== Segment start ==
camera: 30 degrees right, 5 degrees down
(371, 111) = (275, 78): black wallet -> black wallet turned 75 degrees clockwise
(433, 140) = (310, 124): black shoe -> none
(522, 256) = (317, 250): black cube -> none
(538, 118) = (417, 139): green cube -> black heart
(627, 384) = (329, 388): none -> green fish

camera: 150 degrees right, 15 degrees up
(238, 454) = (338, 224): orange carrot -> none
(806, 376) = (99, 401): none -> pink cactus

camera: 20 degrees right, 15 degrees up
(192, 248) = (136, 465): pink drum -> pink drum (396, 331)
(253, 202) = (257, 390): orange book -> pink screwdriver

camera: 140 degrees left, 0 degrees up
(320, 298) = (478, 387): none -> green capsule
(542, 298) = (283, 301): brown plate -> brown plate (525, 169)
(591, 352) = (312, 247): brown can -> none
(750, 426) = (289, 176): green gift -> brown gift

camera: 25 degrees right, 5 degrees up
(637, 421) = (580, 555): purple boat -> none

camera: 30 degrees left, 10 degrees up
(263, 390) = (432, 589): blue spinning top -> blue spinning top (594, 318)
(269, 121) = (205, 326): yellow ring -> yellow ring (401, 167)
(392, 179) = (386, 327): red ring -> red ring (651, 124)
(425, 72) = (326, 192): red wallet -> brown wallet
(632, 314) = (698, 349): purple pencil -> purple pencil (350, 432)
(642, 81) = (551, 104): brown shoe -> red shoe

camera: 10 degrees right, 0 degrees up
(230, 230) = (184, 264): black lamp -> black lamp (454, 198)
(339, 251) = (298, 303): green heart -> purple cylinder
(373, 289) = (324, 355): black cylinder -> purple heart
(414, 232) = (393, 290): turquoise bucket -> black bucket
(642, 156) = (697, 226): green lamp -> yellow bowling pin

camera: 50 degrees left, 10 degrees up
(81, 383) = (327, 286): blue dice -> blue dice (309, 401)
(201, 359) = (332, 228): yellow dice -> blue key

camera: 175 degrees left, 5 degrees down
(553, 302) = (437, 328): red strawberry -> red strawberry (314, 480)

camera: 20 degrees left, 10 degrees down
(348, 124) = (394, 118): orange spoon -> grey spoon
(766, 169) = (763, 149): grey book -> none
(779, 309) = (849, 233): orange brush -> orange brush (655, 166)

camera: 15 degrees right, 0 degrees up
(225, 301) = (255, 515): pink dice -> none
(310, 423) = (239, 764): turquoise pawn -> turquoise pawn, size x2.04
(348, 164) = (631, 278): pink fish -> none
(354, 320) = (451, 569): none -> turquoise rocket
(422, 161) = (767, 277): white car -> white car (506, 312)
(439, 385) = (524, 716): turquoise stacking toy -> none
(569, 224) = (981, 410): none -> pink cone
== Segment end ==
[Exercise brief]:
Write the lines out exactly, from the one with "(348, 124) = (394, 118): orange" down to the last line of the listing, and leave out all others.

[Solution]:
(348, 124) = (394, 118): orange spoon -> grey spoon
(766, 169) = (763, 149): grey book -> none
(779, 309) = (849, 233): orange brush -> orange brush (655, 166)

camera: 15 degrees right, 0 degrees up
(225, 301) = (255, 515): pink dice -> none
(310, 423) = (239, 764): turquoise pawn -> turquoise pawn, size x2.04
(348, 164) = (631, 278): pink fish -> none
(354, 320) = (451, 569): none -> turquoise rocket
(422, 161) = (767, 277): white car -> white car (506, 312)
(439, 385) = (524, 716): turquoise stacking toy -> none
(569, 224) = (981, 410): none -> pink cone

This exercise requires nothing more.